What the task asks →
Give back exactly the lines of the material below that start at the line containing "C6: 1uF (plus" and end at the line containing "U3 pin PF1: N23 -> N2", and no others.

--- Input data Enclosed Below ---

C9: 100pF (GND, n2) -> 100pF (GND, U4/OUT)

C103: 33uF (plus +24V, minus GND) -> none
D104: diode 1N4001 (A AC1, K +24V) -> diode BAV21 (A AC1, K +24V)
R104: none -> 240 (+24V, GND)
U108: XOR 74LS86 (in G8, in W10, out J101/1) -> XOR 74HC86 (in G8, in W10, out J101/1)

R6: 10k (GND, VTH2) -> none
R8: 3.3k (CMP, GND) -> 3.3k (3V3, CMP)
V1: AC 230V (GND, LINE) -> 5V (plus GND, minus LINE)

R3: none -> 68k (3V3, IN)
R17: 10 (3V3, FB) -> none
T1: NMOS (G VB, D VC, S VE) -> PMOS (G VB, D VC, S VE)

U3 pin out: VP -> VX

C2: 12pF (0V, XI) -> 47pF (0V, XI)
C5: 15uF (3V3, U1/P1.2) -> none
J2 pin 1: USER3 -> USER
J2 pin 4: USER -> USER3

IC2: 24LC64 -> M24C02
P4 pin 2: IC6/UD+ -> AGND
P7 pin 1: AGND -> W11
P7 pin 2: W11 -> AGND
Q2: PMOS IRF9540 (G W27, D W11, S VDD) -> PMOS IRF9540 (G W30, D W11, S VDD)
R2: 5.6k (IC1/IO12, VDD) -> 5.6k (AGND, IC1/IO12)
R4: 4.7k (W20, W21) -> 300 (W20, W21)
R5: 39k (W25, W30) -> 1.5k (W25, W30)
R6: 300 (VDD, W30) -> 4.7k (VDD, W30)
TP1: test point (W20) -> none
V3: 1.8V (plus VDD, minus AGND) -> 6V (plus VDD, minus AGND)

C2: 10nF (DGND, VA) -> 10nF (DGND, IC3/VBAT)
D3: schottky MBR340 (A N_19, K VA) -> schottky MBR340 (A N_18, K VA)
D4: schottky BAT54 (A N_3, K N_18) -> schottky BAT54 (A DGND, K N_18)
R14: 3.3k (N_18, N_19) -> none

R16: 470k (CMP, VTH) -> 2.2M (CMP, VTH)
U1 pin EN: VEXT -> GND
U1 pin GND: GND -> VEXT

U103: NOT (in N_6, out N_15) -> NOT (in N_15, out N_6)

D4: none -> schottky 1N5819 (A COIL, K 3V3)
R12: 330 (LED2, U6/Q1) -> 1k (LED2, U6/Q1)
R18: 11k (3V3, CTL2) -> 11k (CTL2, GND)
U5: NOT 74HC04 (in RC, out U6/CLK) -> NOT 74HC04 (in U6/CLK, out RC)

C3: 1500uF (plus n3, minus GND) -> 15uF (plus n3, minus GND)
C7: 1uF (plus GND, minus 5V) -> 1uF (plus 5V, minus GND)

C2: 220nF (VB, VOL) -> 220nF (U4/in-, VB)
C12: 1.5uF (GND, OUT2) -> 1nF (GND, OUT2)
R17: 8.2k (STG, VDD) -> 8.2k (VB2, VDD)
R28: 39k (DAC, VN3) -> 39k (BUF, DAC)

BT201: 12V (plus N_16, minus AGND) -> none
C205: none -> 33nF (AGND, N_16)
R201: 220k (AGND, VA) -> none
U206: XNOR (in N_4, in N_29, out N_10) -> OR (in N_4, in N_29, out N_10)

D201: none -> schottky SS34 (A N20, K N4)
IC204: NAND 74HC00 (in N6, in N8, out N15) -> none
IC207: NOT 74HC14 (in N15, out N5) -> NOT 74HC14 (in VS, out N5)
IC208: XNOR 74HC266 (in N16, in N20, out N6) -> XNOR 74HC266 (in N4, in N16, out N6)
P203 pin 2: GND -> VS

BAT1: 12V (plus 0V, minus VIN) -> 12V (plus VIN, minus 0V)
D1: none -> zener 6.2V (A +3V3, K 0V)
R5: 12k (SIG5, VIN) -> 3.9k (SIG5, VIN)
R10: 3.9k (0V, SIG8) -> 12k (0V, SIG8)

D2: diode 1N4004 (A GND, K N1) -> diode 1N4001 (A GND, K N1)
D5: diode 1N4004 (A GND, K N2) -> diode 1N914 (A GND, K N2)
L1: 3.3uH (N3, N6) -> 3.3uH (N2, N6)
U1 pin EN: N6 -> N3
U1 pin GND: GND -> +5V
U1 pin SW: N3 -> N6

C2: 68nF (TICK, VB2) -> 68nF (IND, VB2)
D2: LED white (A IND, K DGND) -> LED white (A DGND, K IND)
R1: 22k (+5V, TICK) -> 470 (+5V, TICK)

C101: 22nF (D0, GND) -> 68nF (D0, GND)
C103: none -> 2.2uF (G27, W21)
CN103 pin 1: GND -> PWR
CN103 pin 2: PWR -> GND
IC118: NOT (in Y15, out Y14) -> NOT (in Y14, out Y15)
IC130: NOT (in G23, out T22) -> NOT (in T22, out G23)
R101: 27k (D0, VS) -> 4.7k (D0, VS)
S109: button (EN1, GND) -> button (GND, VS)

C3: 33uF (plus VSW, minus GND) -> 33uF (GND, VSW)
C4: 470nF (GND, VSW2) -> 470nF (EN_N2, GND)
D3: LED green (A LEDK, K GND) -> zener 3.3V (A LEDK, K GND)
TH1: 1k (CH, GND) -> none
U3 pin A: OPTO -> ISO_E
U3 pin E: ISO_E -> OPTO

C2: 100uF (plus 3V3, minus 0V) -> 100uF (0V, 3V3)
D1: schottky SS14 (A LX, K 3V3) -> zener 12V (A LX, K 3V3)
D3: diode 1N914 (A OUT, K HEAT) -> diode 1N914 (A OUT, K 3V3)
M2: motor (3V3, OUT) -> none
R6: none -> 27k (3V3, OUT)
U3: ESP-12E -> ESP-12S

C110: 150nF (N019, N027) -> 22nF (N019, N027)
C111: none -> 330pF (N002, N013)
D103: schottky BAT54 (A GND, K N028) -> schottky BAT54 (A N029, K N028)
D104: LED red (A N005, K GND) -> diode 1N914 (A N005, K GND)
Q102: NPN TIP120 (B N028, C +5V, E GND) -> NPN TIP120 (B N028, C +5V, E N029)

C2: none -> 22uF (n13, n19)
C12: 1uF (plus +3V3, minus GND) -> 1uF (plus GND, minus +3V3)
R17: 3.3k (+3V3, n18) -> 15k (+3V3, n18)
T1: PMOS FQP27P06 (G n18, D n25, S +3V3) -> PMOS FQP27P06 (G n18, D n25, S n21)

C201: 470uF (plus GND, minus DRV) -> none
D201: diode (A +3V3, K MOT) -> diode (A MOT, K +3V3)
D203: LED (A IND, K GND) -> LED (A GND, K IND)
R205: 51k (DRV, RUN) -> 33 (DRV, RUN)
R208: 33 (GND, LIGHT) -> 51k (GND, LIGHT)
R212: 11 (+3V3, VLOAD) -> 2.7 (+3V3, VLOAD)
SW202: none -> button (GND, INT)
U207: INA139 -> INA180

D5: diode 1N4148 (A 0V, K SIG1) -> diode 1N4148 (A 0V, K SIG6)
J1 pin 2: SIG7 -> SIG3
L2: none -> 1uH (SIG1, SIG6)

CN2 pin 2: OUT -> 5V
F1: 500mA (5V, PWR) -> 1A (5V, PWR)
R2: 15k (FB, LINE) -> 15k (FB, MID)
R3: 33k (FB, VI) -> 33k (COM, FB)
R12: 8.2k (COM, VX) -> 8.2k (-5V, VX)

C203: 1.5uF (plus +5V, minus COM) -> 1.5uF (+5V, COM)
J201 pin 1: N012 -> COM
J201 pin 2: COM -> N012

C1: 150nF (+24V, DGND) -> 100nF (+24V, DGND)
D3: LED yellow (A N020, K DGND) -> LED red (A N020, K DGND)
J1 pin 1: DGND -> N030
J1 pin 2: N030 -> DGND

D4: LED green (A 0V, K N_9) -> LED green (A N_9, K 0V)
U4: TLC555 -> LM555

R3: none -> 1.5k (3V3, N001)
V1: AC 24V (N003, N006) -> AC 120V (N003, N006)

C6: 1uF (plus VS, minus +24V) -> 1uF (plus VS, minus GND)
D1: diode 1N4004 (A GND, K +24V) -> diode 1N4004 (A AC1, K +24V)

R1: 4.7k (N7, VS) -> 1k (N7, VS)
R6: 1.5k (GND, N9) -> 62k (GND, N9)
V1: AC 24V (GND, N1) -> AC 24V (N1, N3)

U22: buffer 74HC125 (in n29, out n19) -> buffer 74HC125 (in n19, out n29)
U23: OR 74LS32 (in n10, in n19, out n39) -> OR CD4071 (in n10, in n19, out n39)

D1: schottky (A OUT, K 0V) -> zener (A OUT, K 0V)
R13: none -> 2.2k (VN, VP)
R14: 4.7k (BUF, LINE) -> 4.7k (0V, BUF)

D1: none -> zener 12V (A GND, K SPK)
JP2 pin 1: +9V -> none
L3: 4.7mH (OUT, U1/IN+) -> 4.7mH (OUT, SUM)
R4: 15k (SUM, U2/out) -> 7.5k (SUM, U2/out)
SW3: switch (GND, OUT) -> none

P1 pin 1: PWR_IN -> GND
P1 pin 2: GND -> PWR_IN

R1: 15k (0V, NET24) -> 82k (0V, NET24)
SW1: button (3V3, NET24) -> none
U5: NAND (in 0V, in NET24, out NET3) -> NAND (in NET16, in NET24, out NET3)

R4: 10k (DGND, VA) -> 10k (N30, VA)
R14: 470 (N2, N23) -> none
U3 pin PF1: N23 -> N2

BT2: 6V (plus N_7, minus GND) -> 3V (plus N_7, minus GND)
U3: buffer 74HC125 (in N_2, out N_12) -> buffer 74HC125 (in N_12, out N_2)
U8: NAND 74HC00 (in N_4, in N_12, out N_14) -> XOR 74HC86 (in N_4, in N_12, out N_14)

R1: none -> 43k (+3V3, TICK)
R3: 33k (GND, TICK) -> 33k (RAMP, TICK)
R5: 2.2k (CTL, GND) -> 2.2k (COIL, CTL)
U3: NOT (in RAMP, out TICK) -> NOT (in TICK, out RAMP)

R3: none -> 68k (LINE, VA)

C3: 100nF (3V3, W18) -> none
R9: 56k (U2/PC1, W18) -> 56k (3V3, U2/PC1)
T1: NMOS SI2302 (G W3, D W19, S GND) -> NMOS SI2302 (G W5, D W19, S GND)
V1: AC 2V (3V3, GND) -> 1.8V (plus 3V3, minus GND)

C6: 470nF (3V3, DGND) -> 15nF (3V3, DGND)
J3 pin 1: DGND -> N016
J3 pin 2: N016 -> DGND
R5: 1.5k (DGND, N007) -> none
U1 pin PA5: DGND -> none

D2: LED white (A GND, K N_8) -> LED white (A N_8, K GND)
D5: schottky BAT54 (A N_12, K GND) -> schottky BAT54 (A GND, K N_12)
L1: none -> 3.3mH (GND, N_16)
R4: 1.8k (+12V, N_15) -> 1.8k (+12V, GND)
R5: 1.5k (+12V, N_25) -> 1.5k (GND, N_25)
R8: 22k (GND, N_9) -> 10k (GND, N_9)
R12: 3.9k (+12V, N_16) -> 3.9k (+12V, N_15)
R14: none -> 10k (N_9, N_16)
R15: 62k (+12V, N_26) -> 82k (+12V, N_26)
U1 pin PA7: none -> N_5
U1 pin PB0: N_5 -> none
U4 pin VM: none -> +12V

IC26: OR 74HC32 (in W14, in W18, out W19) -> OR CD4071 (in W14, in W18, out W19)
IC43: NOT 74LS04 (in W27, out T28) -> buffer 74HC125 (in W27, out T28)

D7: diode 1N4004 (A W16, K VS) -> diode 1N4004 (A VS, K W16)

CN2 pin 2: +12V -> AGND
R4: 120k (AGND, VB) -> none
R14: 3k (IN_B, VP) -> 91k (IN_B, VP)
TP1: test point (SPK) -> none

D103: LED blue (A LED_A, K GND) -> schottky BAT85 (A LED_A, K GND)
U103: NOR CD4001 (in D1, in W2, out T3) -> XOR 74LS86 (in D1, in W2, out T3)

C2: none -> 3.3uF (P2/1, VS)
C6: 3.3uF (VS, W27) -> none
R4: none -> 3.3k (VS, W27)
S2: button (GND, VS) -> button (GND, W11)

--- End of Enclosed Input data ---

Written answer →
C6: 1uF (plus VS, minus +24V) -> 1uF (plus VS, minus GND)
D1: diode 1N4004 (A GND, K +24V) -> diode 1N4004 (A AC1, K +24V)

R1: 4.7k (N7, VS) -> 1k (N7, VS)
R6: 1.5k (GND, N9) -> 62k (GND, N9)
V1: AC 24V (GND, N1) -> AC 24V (N1, N3)

U22: buffer 74HC125 (in n29, out n19) -> buffer 74HC125 (in n19, out n29)
U23: OR 74LS32 (in n10, in n19, out n39) -> OR CD4071 (in n10, in n19, out n39)

D1: schottky (A OUT, K 0V) -> zener (A OUT, K 0V)
R13: none -> 2.2k (VN, VP)
R14: 4.7k (BUF, LINE) -> 4.7k (0V, BUF)

D1: none -> zener 12V (A GND, K SPK)
JP2 pin 1: +9V -> none
L3: 4.7mH (OUT, U1/IN+) -> 4.7mH (OUT, SUM)
R4: 15k (SUM, U2/out) -> 7.5k (SUM, U2/out)
SW3: switch (GND, OUT) -> none

P1 pin 1: PWR_IN -> GND
P1 pin 2: GND -> PWR_IN

R1: 15k (0V, NET24) -> 82k (0V, NET24)
SW1: button (3V3, NET24) -> none
U5: NAND (in 0V, in NET24, out NET3) -> NAND (in NET16, in NET24, out NET3)

R4: 10k (DGND, VA) -> 10k (N30, VA)
R14: 470 (N2, N23) -> none
U3 pin PF1: N23 -> N2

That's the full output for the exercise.